Try it: Transcribe the entries below exactly; leave every image out.

Records to use:

_ _ _ _

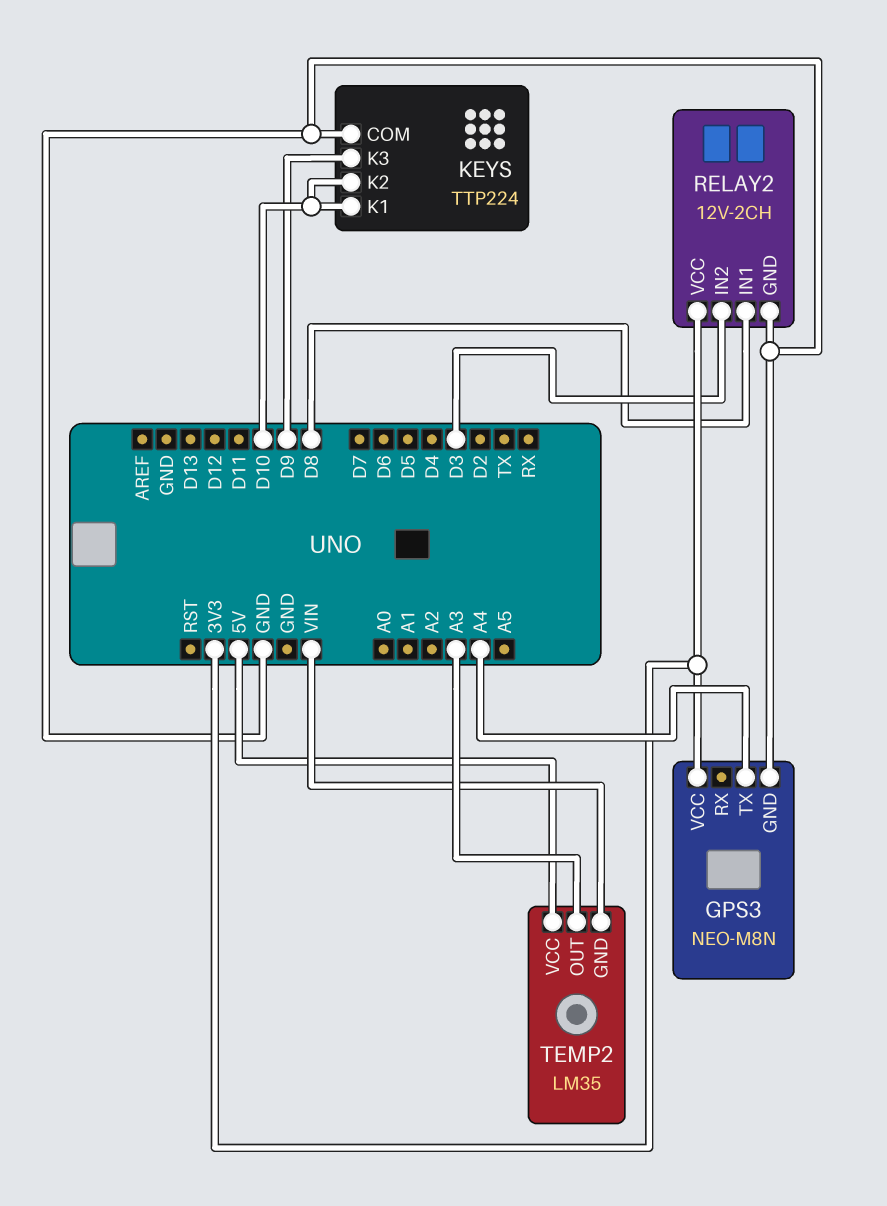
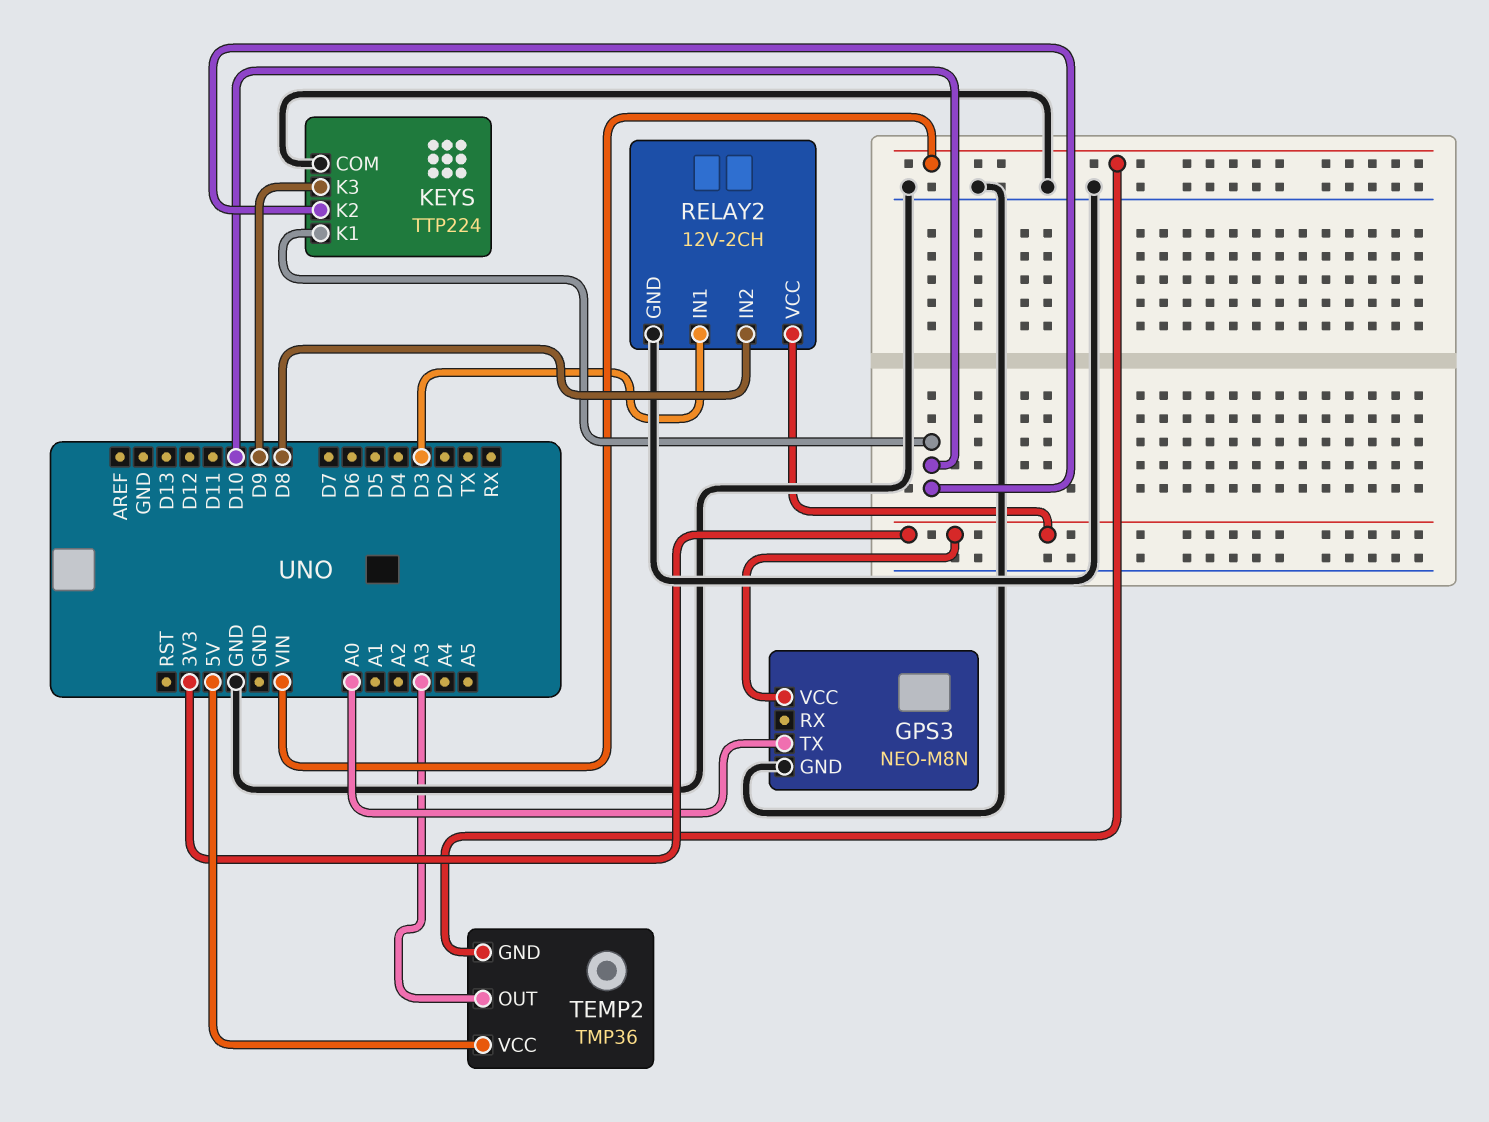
GPS3 pin TX: A4 -> A0
RELAY2 pin IN1: D8 -> D3
RELAY2 pin IN2: D3 -> D8
TEMP2: LM35 -> TMP36

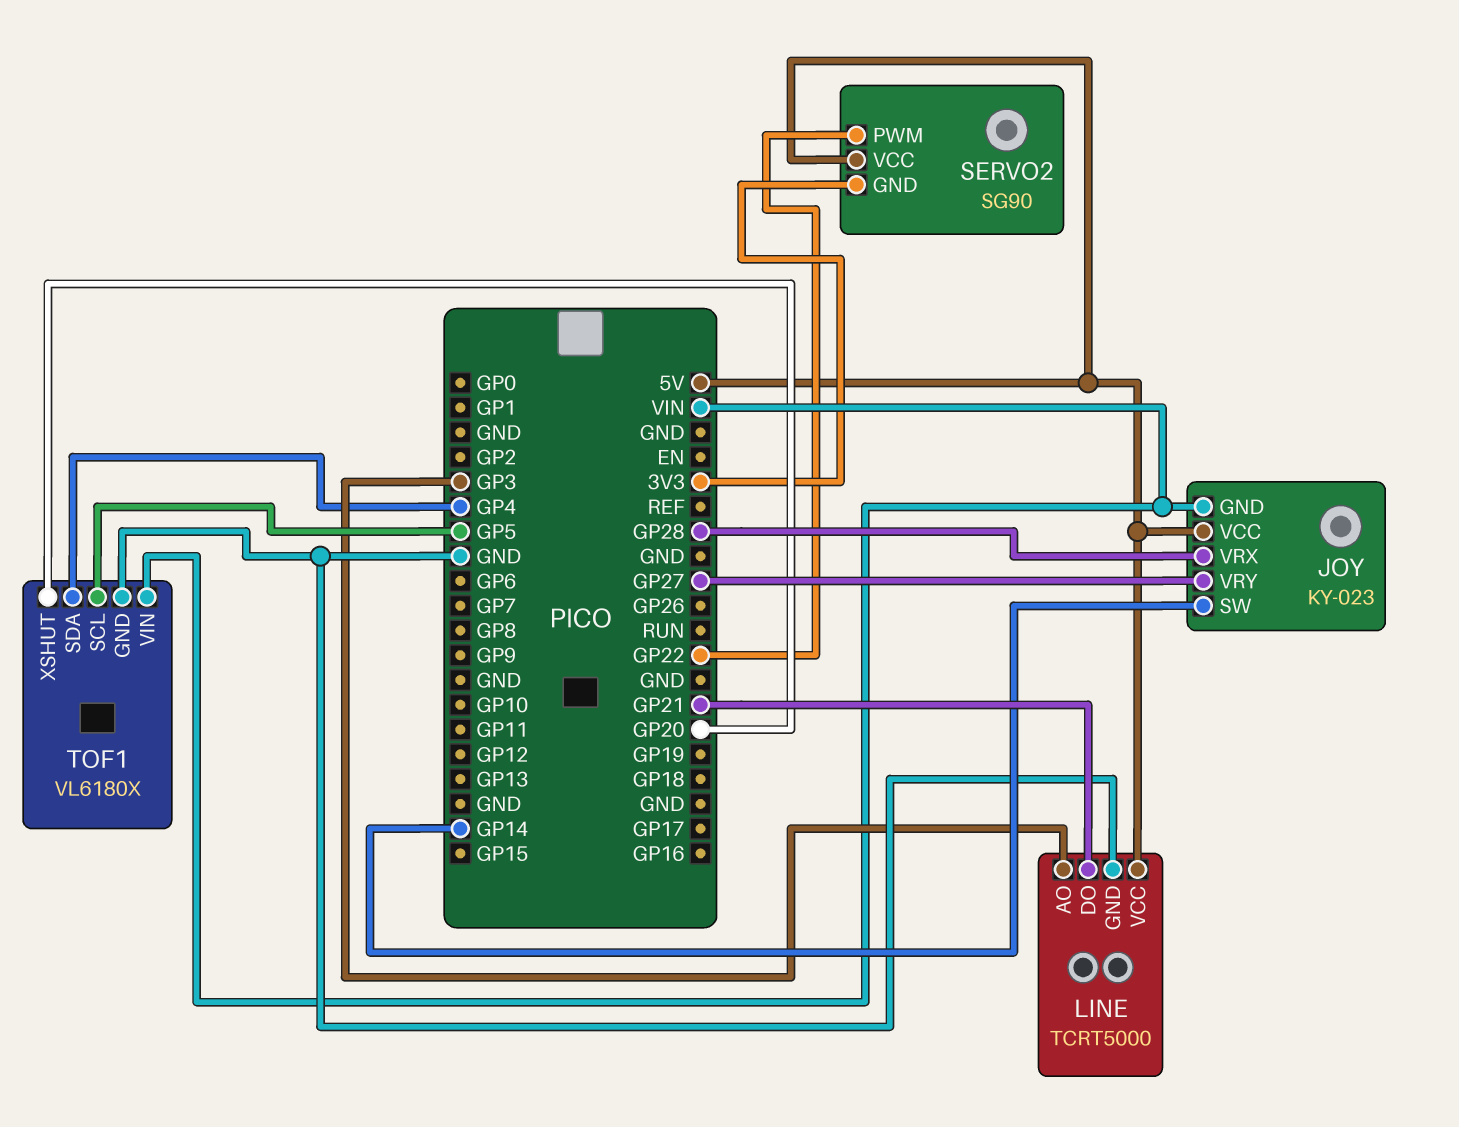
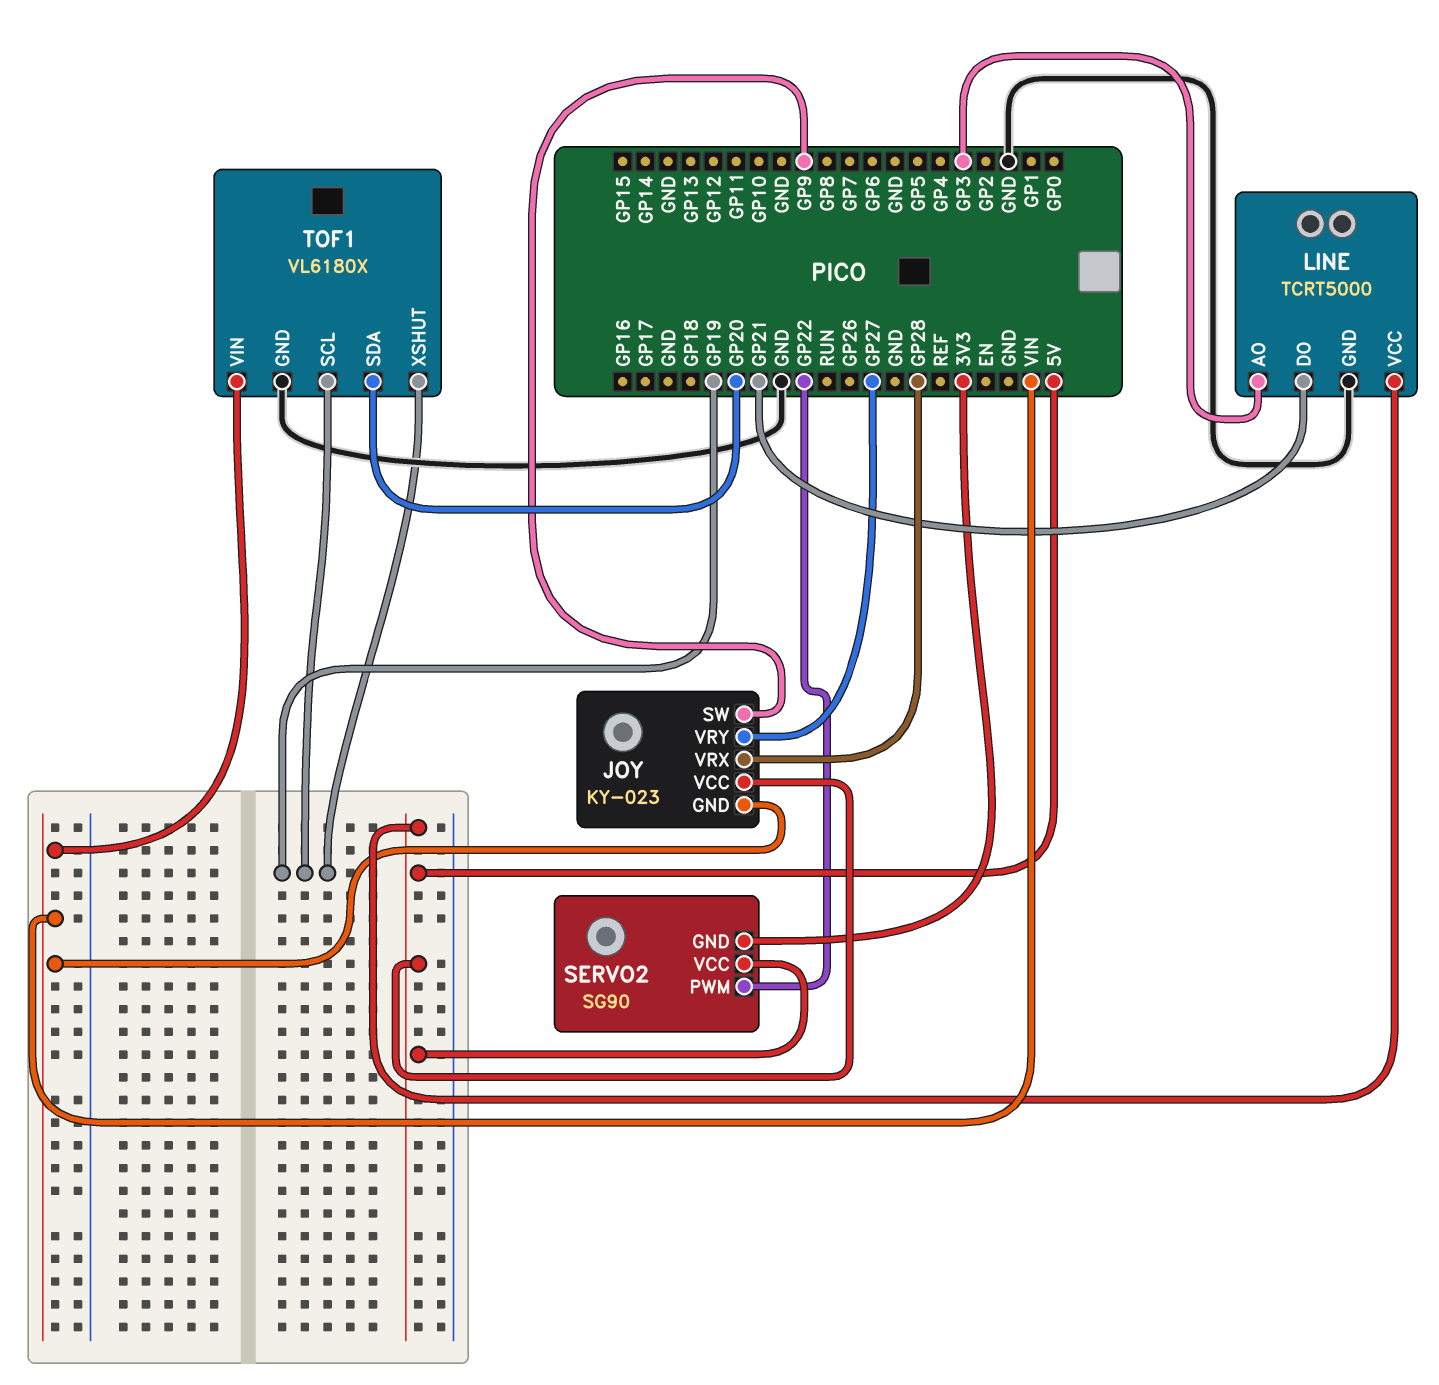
JOY pin SW: GP14 -> GP9
TOF1 pin SCL: GP5 -> GP19
TOF1 pin SDA: GP4 -> GP20
TOF1 pin XSHUT: GP20 -> GP19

_ _ _ _

Exercise solution:
GPS3 pin TX: A4 -> A0
RELAY2 pin IN1: D8 -> D3
RELAY2 pin IN2: D3 -> D8
TEMP2: LM35 -> TMP36

JOY pin SW: GP14 -> GP9
TOF1 pin SCL: GP5 -> GP19
TOF1 pin SDA: GP4 -> GP20
TOF1 pin XSHUT: GP20 -> GP19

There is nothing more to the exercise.